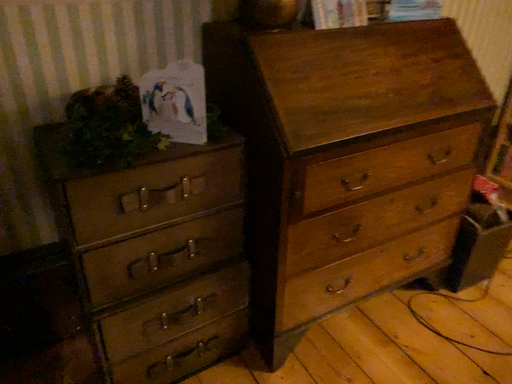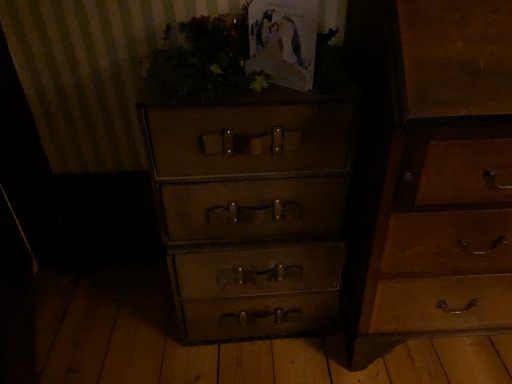
Question: Which way did the camera rotate in the video?

Choices:
 (A) rotated left
 (B) rotated right

Answer: (A)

#### [Task statement]
Render each item above as a JSON list of strings, one string per line, with blank lines omitted. Leave the pictures out.

#### [Reply to the exercise]
[
  "Question: Which way did the camera rotate in the video?",
  "Choices:",
  " (A) rotated left",
  " (B) rotated right",
  "Answer: (A)"
]